• _Prompt_
The expected answer is the set of lines in the data below between the line holding "(482, 365) = (460, 222): none" and the line holding "(565, 238) = (702, 218): brown", inclusive, written out exactly.

• _Data supplied_
↓
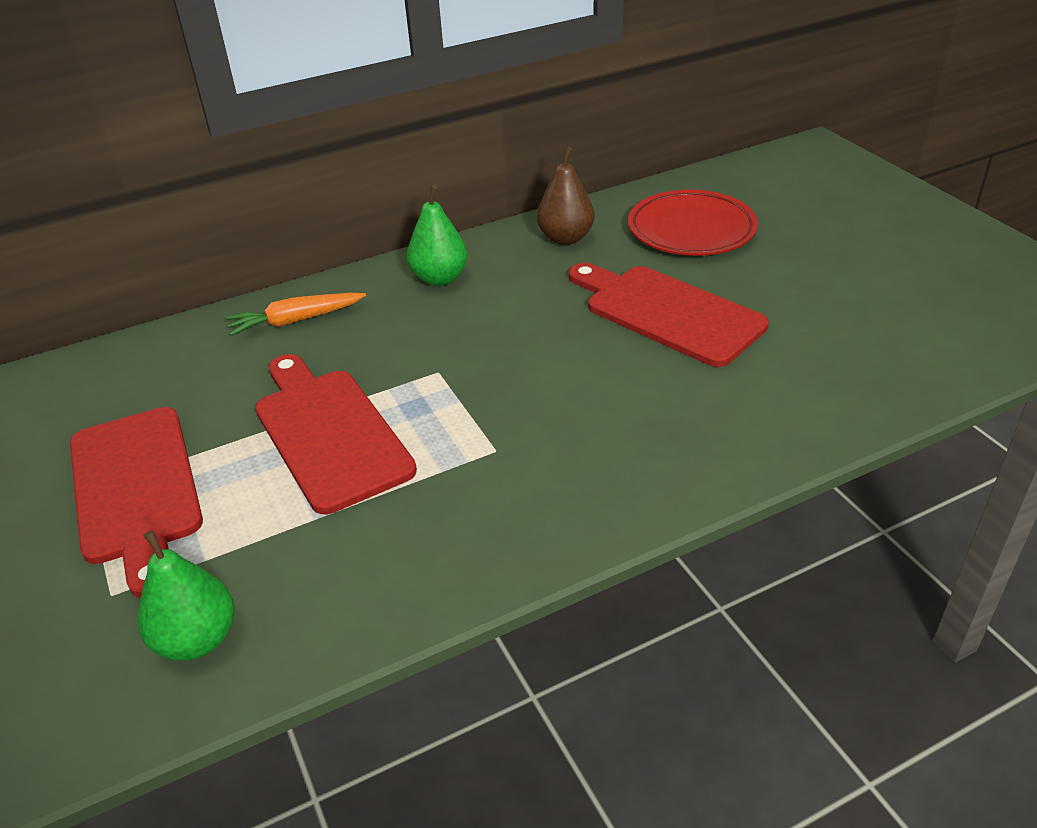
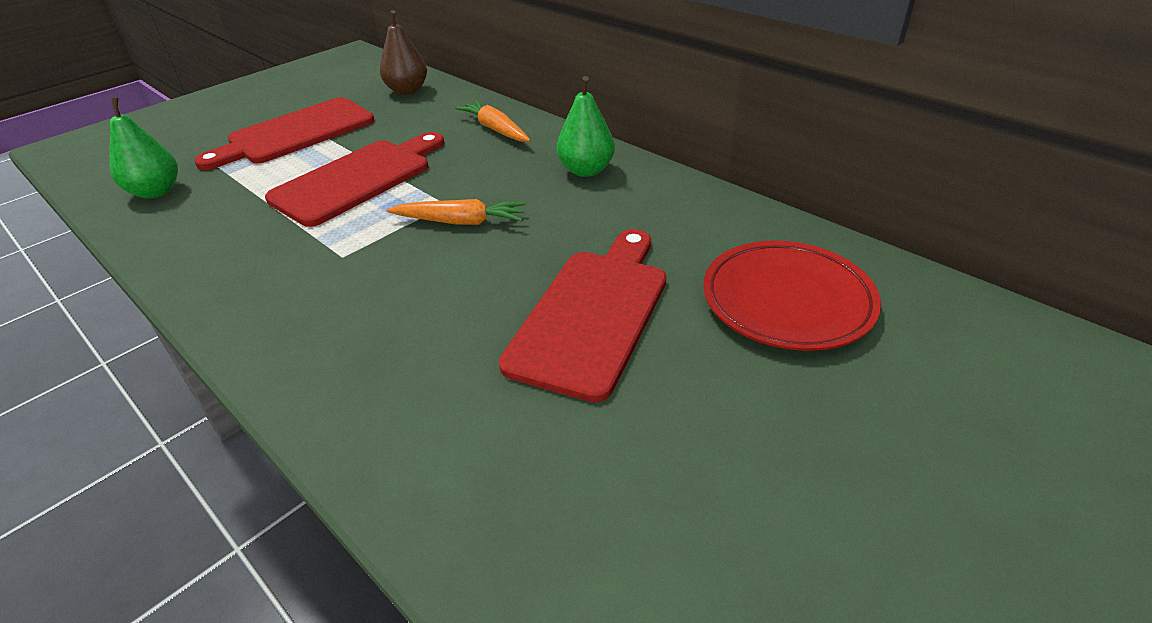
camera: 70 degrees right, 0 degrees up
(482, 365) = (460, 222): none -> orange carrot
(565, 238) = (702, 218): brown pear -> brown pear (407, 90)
↑
↓
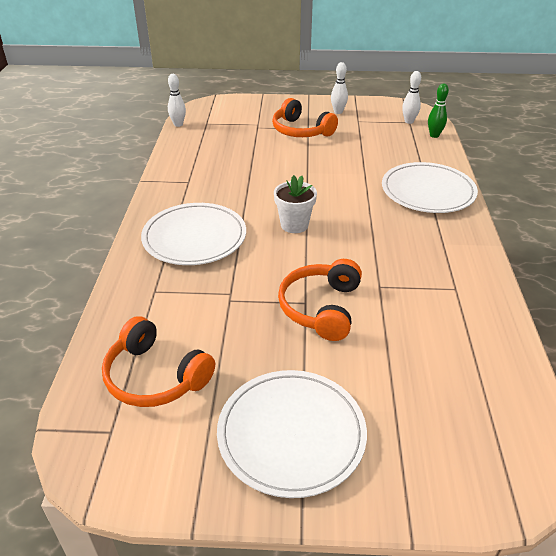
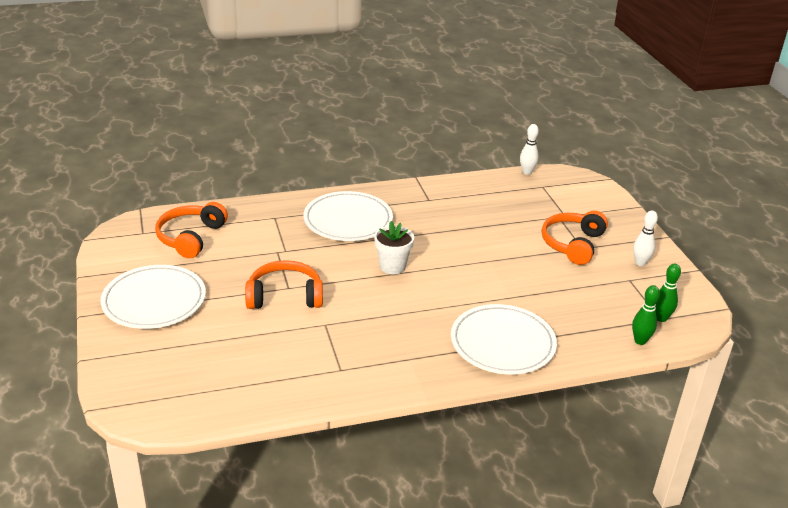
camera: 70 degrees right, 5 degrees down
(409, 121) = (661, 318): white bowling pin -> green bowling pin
↑
• _Task result_
(482, 365) = (460, 222): none -> orange carrot
(565, 238) = (702, 218): brown pear -> brown pear (407, 90)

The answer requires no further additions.